**Work required:**
Would you print the data below exactly, leaving out every picture?

[Version difference data]

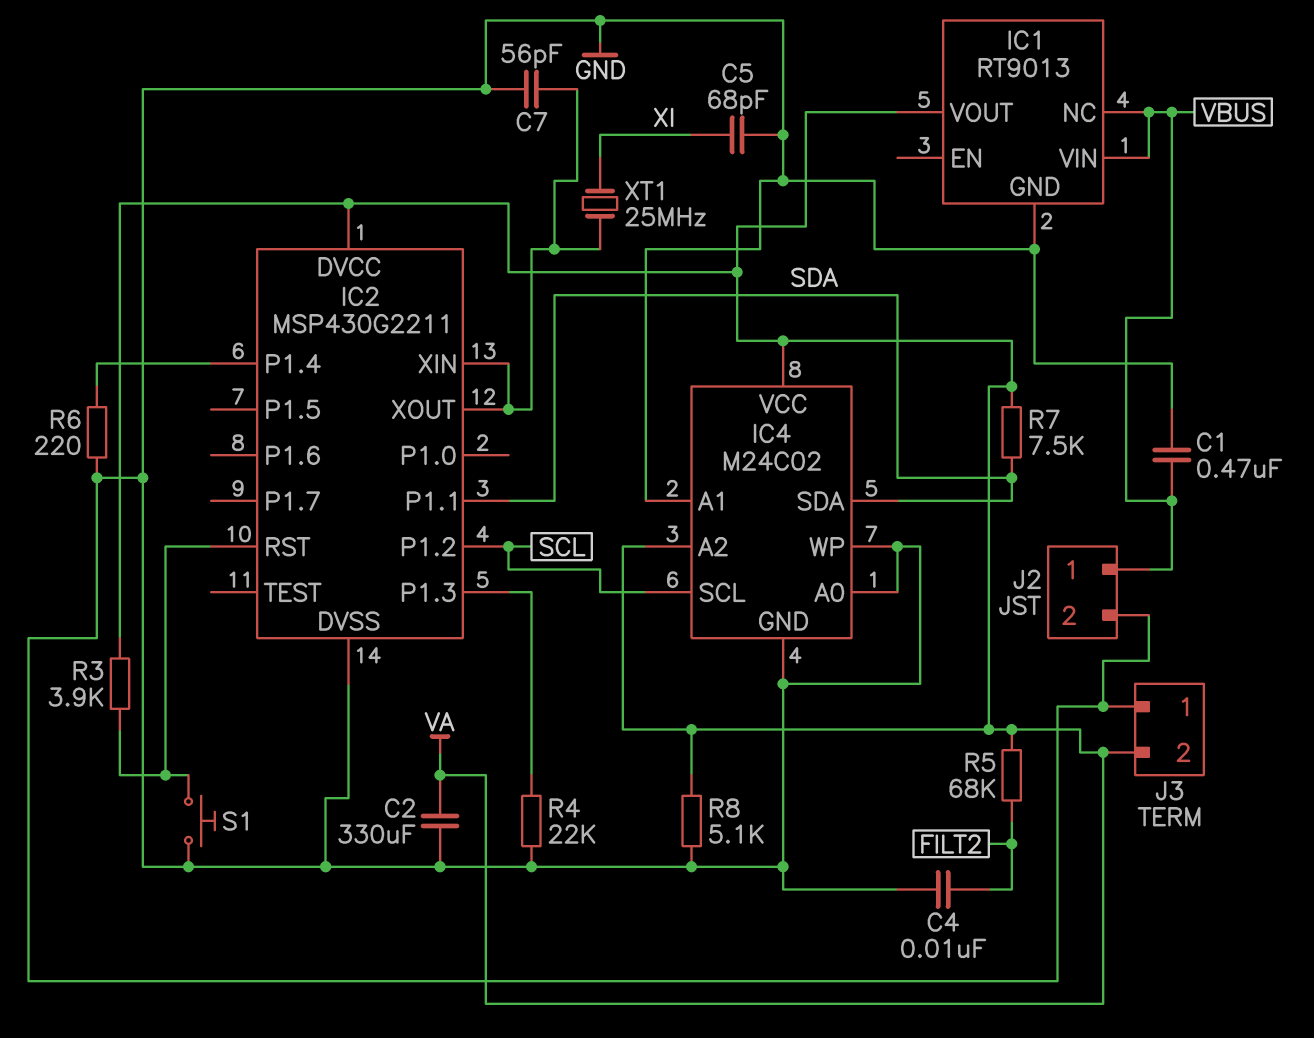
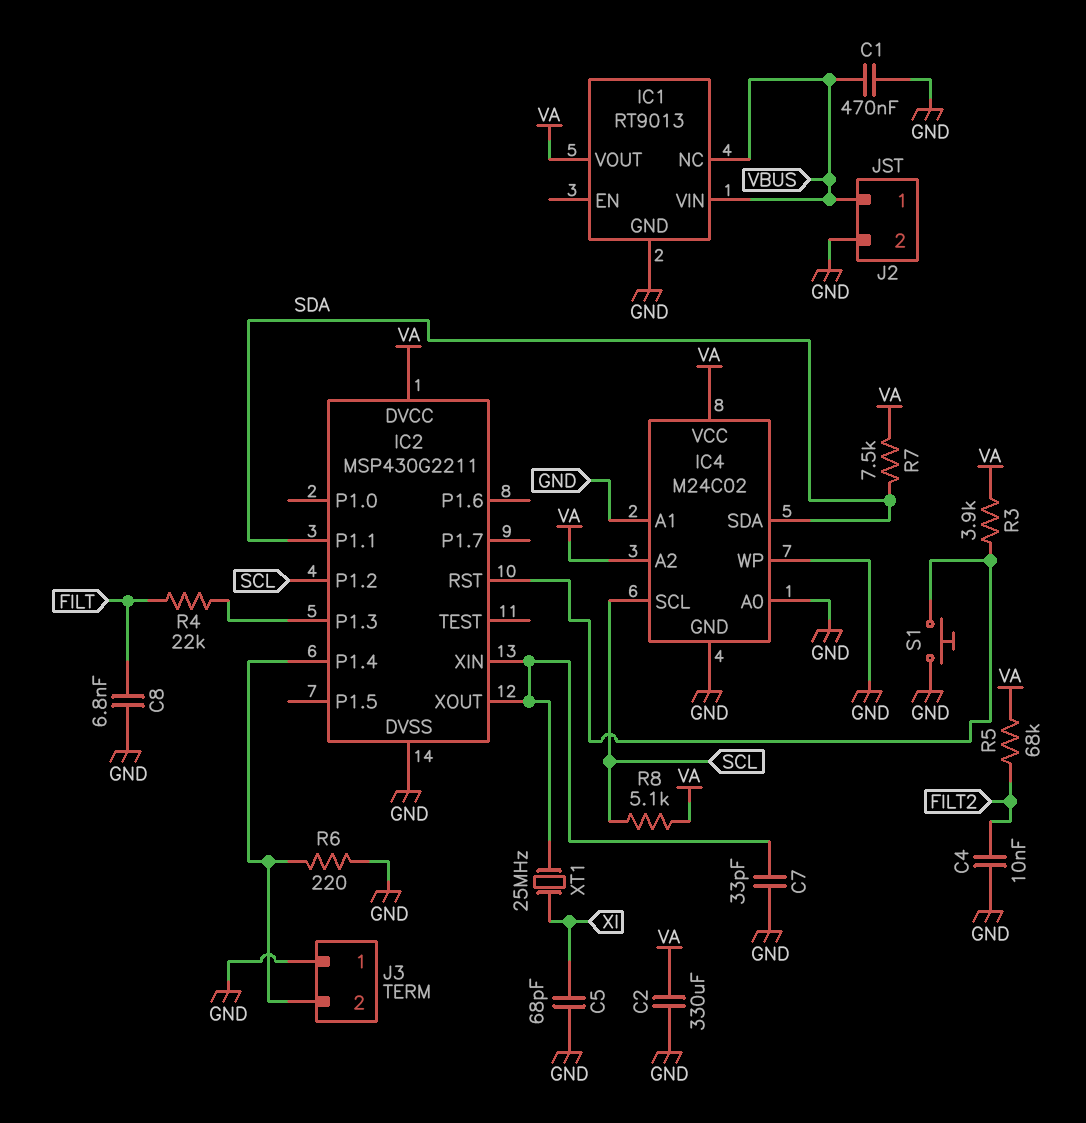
C7: 56pF (GND, IC2/XIN) -> 33pF (GND, IC2/XIN)
C8: none -> 6.8nF (FILT, GND)
J3 pin 2: VA -> IC2/P1.4
R4: 22k (GND, IC2/P1.3) -> 22k (FILT, IC2/P1.3)
R8: 5.1k (GND, VA) -> 5.1k (SCL, VA)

**Output for this task:**
C7: 56pF (GND, IC2/XIN) -> 33pF (GND, IC2/XIN)
C8: none -> 6.8nF (FILT, GND)
J3 pin 2: VA -> IC2/P1.4
R4: 22k (GND, IC2/P1.3) -> 22k (FILT, IC2/P1.3)
R8: 5.1k (GND, VA) -> 5.1k (SCL, VA)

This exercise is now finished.